Input data:

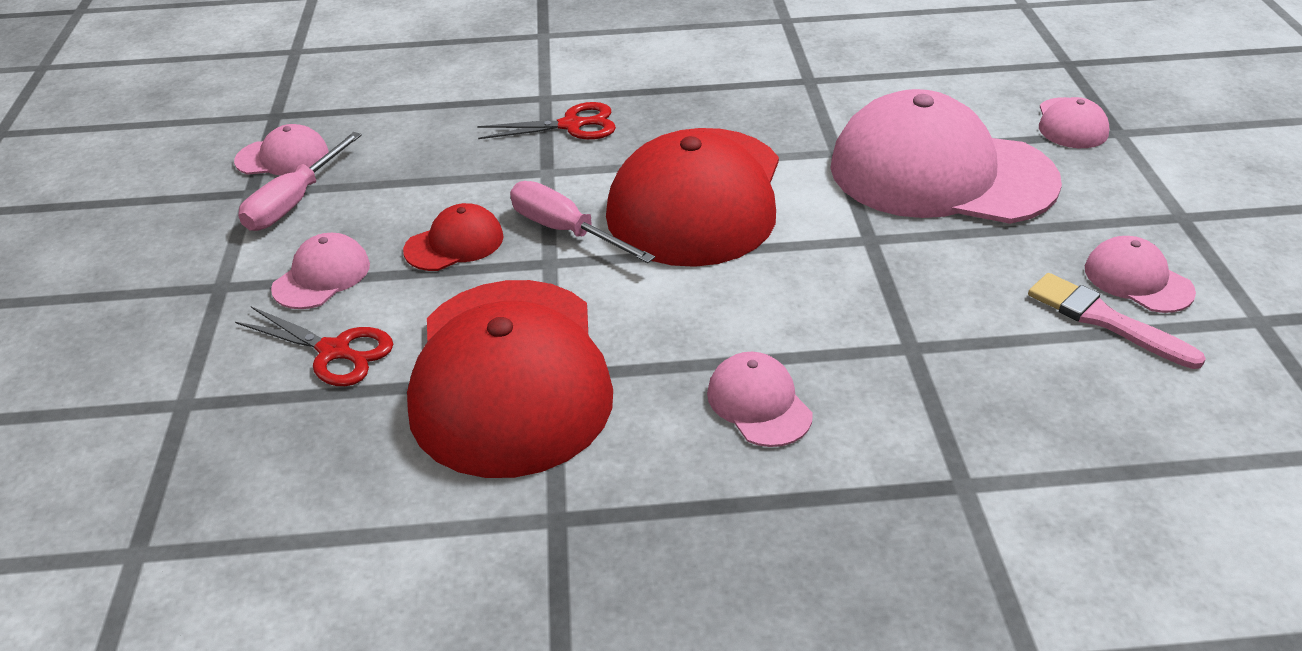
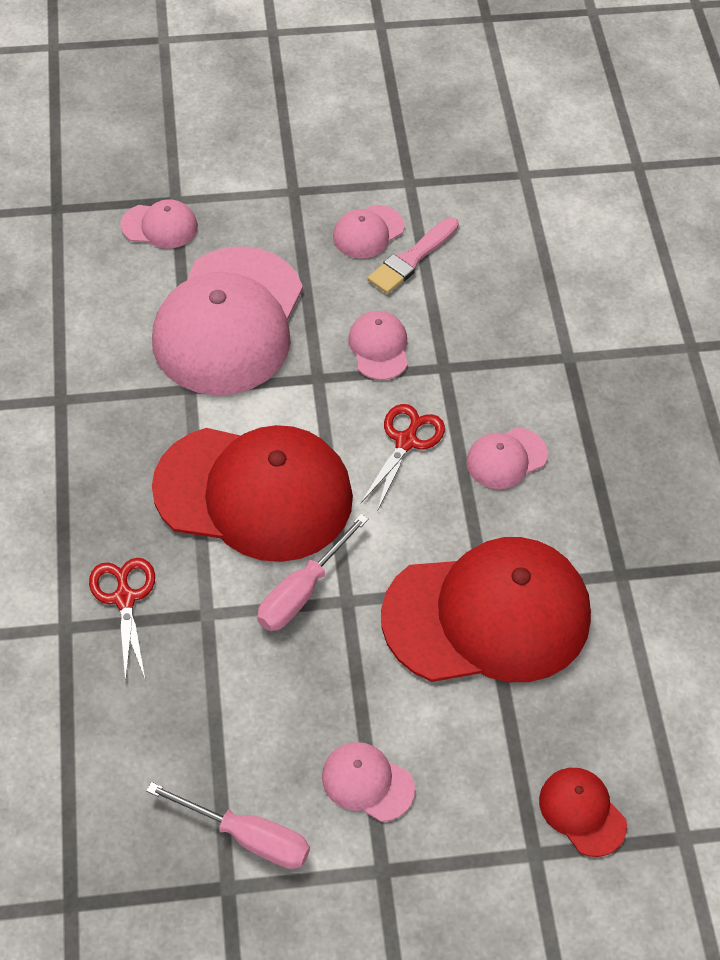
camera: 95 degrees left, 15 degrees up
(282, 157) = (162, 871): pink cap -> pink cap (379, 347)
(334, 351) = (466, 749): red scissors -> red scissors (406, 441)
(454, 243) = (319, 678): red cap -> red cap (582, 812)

Your goal: The pictures in the data should be omitted, and every remaining line set down exactly.

Result below:
camera: 95 degrees left, 15 degrees up
(282, 157) = (162, 871): pink cap -> pink cap (379, 347)
(334, 351) = (466, 749): red scissors -> red scissors (406, 441)
(454, 243) = (319, 678): red cap -> red cap (582, 812)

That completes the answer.